Directions for this task:
Retype only what runs from the line with "R16: 1k (N6, N17) -> 620 (N6, N17)" through the end of the entries, exactly and in full, but omit any picture you find.

Record excerpts:

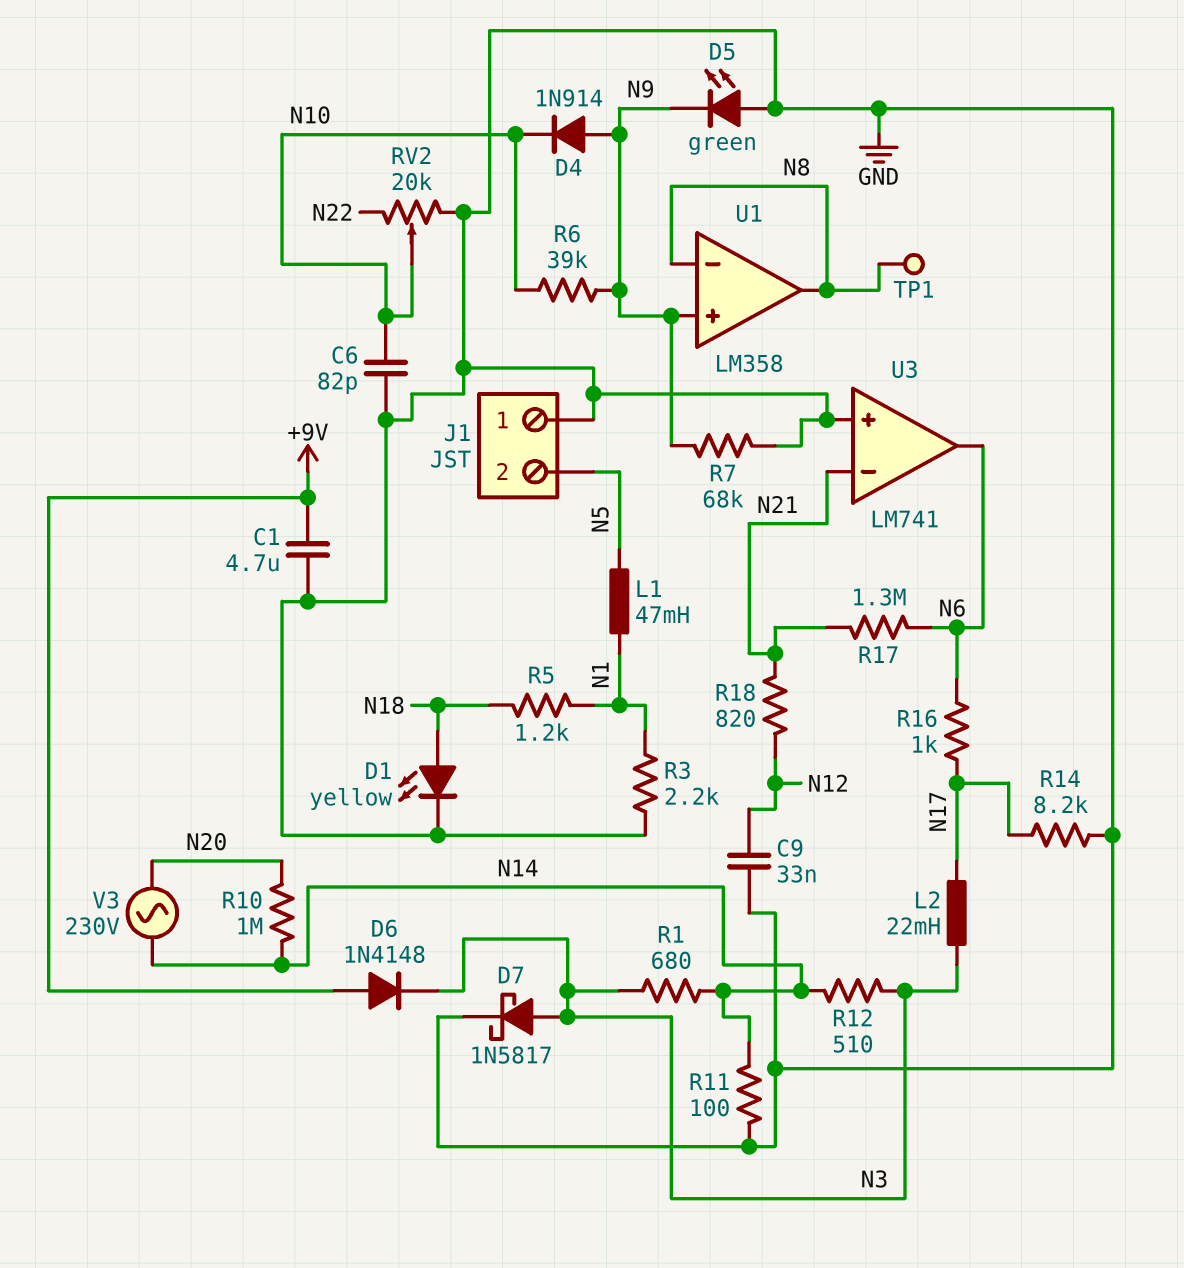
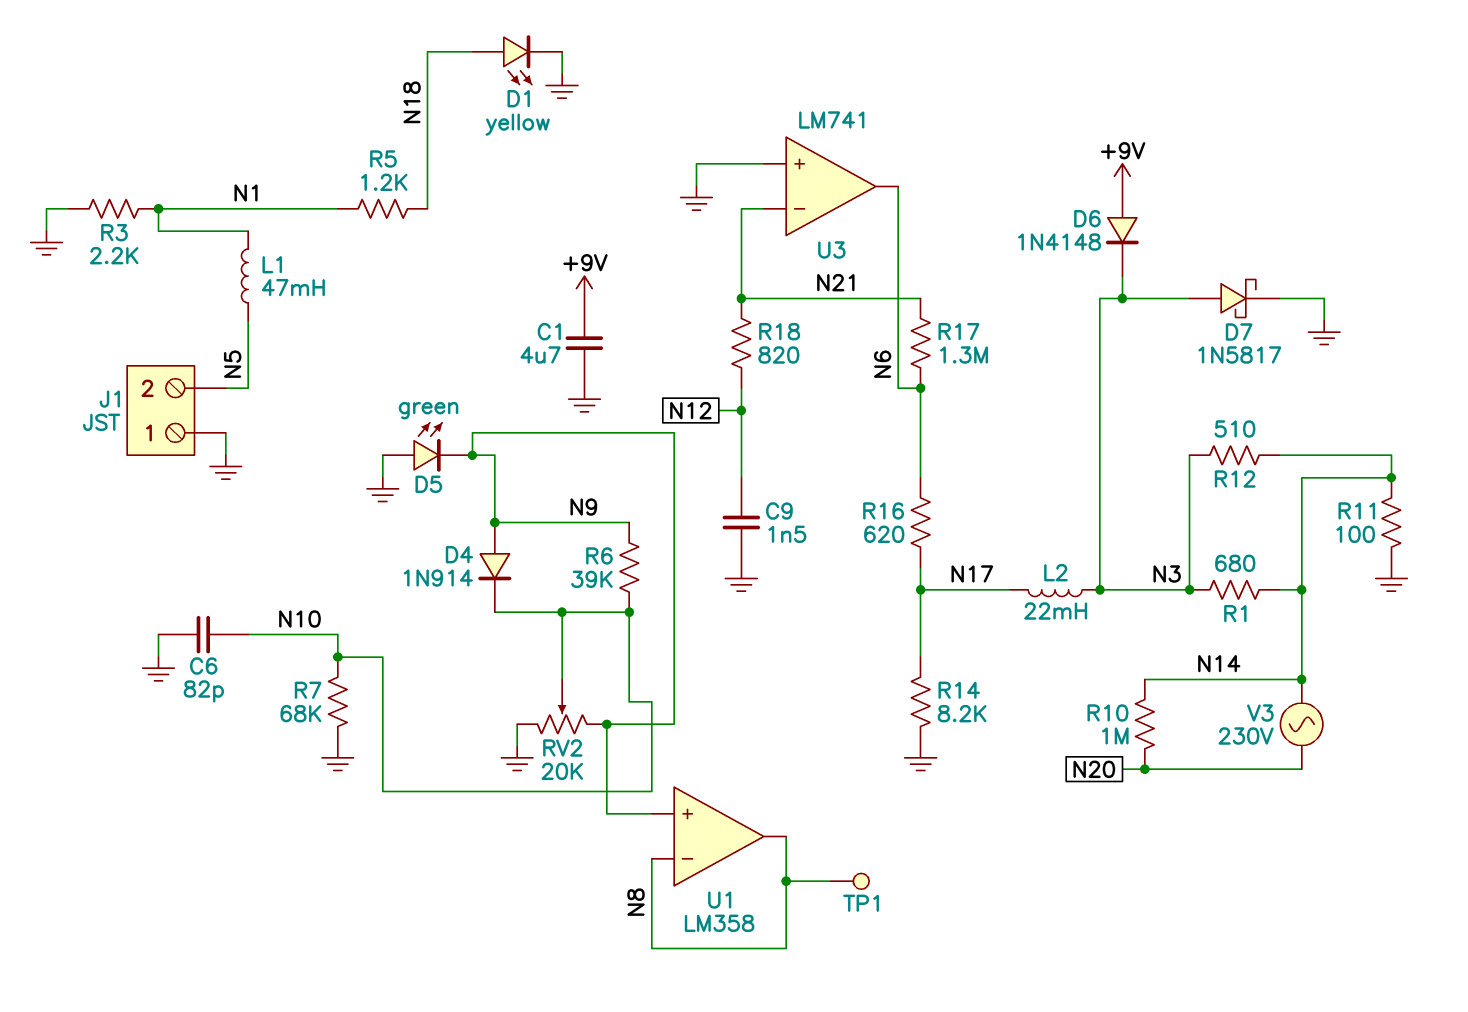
C9: 33nF (GND, N12) -> 1.5nF (GND, N12)
R7: 68k (GND, N9) -> 68k (GND, N10)
R16: 1k (N6, N17) -> 620 (N6, N17)
RV2: 20k (GND, N22, wiper N10) -> 20k (GND, N9, wiper N10)

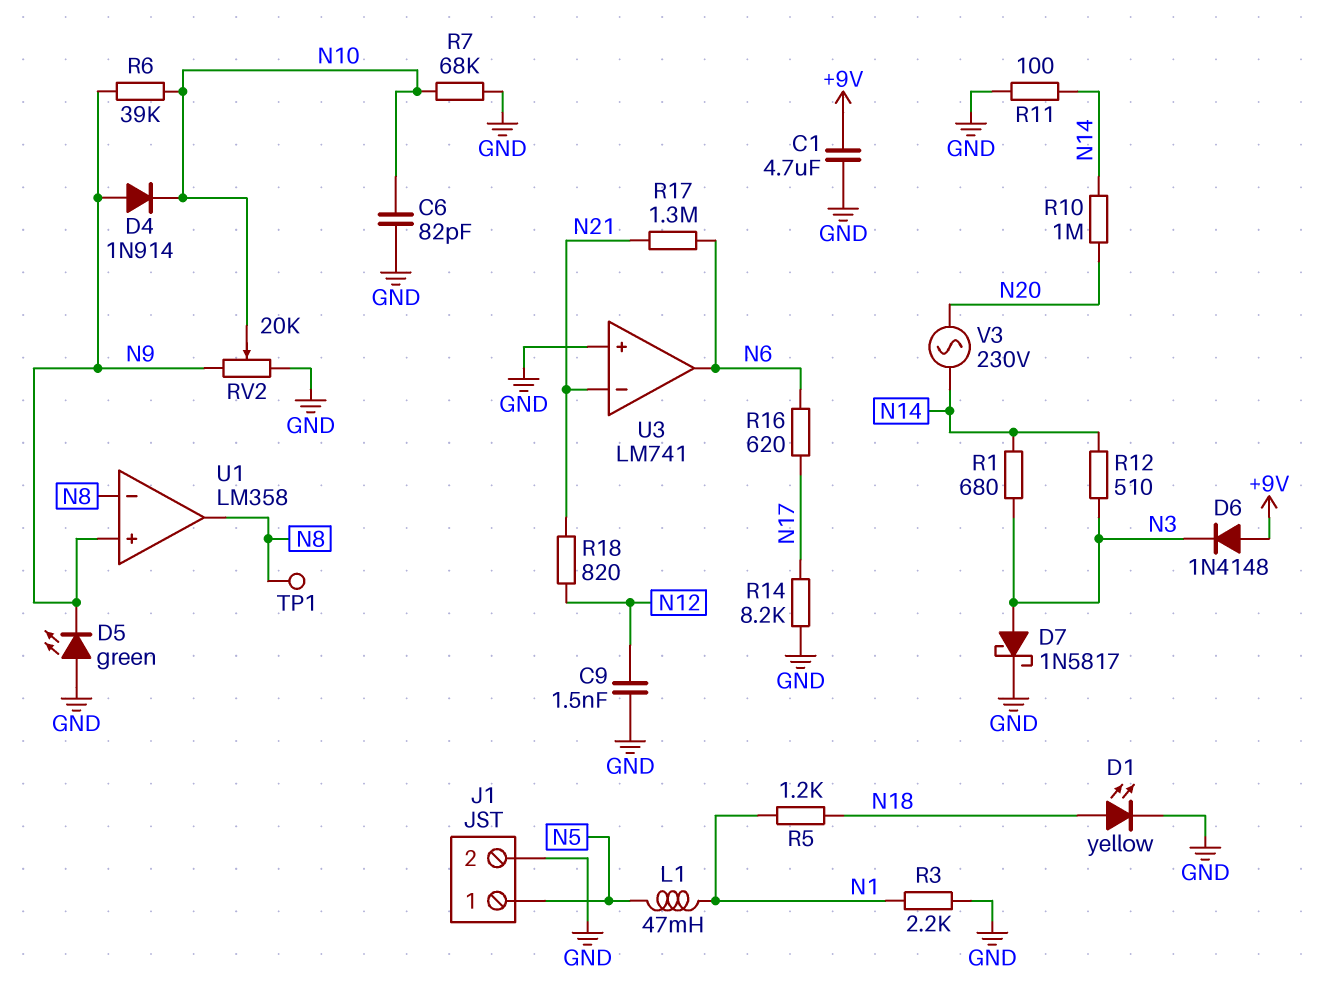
J1 pin 1: GND -> N5
J1 pin 2: N5 -> GND
L2: 22mH (N3, N17) -> none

Answer for the task:
R16: 1k (N6, N17) -> 620 (N6, N17)
RV2: 20k (GND, N22, wiper N10) -> 20k (GND, N9, wiper N10)

J1 pin 1: GND -> N5
J1 pin 2: N5 -> GND
L2: 22mH (N3, N17) -> none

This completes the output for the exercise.